## PROBLEM TO SOLVE:
Return the lines below exactly, please, from the one containing "cyan star: (34, 28) -> (48, 13), moved" through the last one, both included, and leave out any pictures.

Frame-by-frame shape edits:
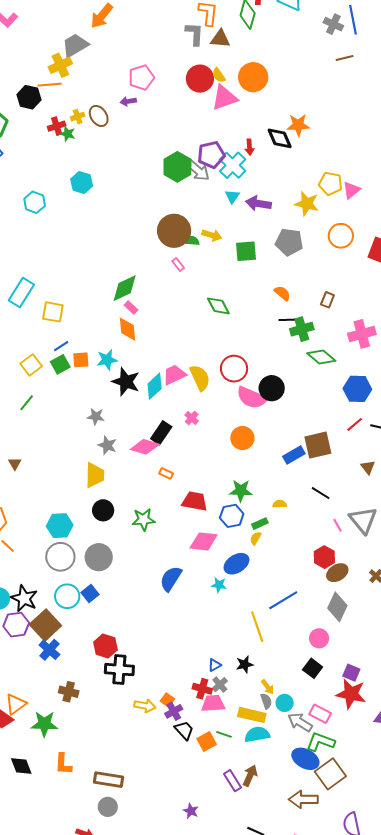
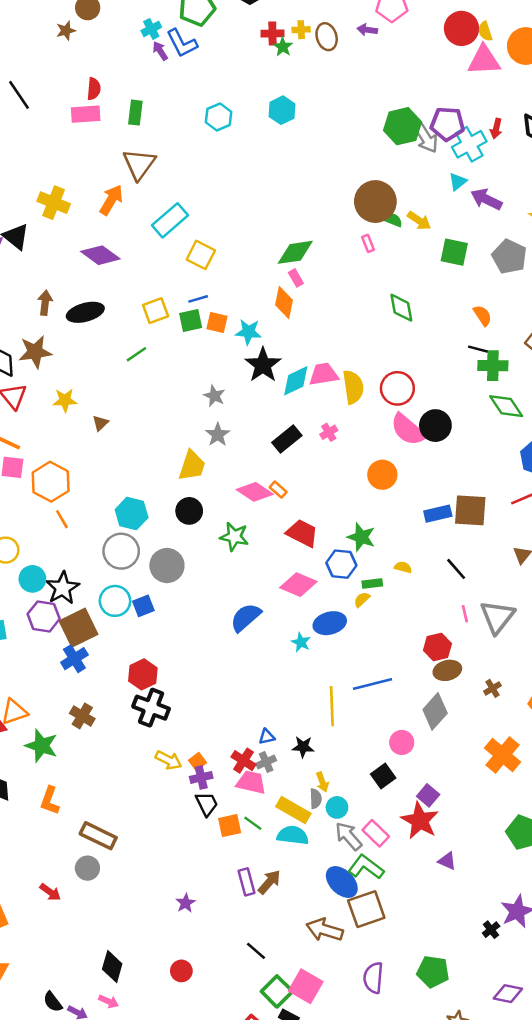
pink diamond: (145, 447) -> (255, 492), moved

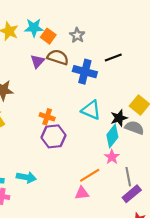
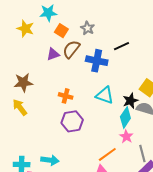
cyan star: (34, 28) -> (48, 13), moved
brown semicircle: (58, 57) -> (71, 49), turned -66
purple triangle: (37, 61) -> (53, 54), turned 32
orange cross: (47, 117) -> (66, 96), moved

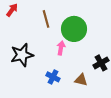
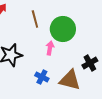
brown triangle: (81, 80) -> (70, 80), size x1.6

## ANSWER FOR THIS EXERCISE:
cyan star: (34, 28) -> (48, 13), moved
brown semicircle: (58, 57) -> (71, 49), turned -66
purple triangle: (37, 61) -> (53, 54), turned 32
orange cross: (47, 117) -> (66, 96), moved

brown triangle: (81, 80) -> (70, 80), size x1.6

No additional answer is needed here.